Only the line with "The size of" and the lines after it, through the end of the material, belong in the answer; repeat them exactly.

*** MATERIAL PROVIDED Section Begins ***

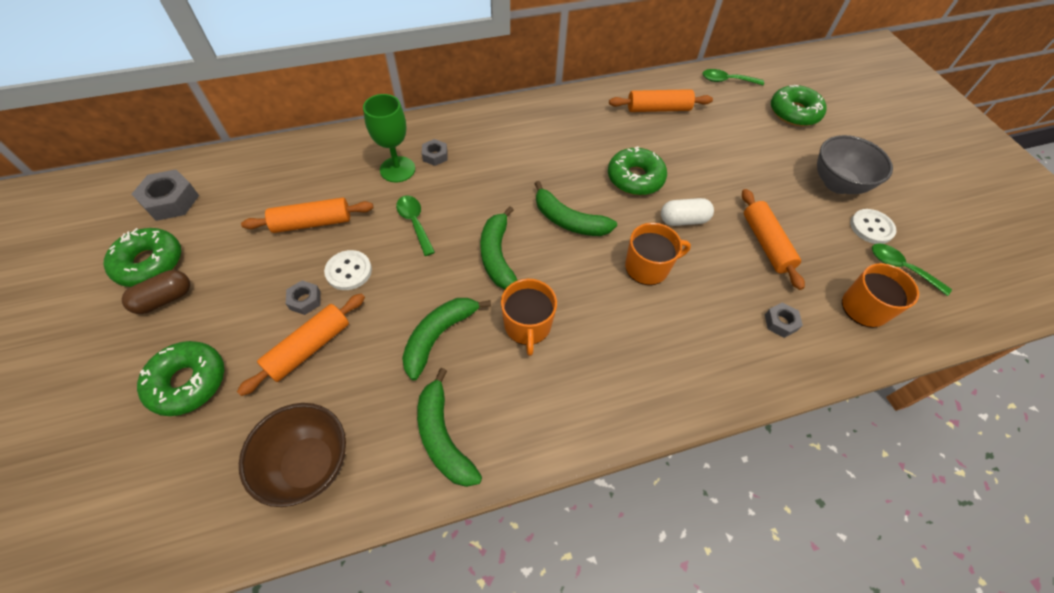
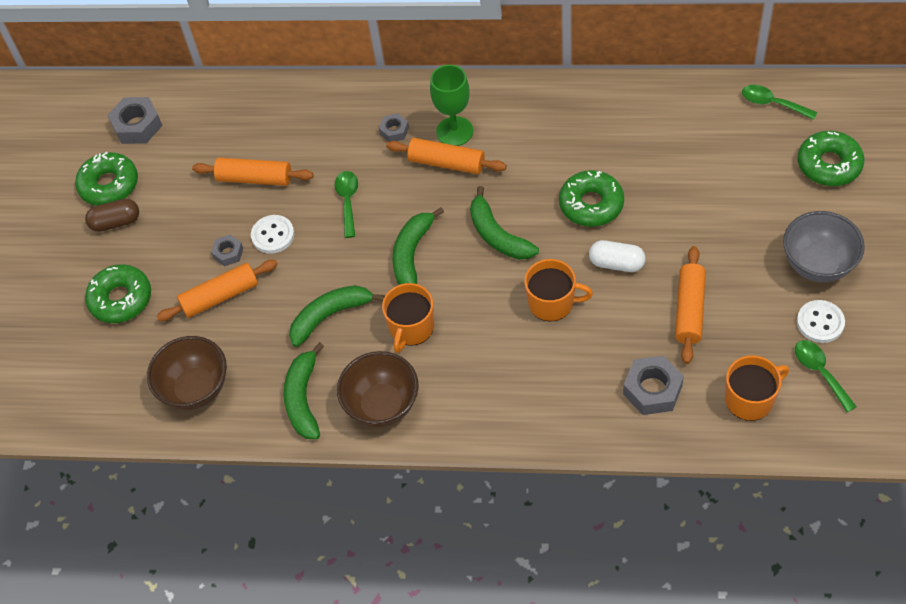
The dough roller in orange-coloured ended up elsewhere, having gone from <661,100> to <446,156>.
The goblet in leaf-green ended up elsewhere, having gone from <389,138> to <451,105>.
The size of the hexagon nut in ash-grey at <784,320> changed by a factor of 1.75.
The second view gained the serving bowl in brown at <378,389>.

*** MATERIAL PROVIDED Section Ends ***

> OUTPUT:
The size of the hexagon nut in ash-grey at <784,320> changed by a factor of 1.75.
The second view gained the serving bowl in brown at <378,389>.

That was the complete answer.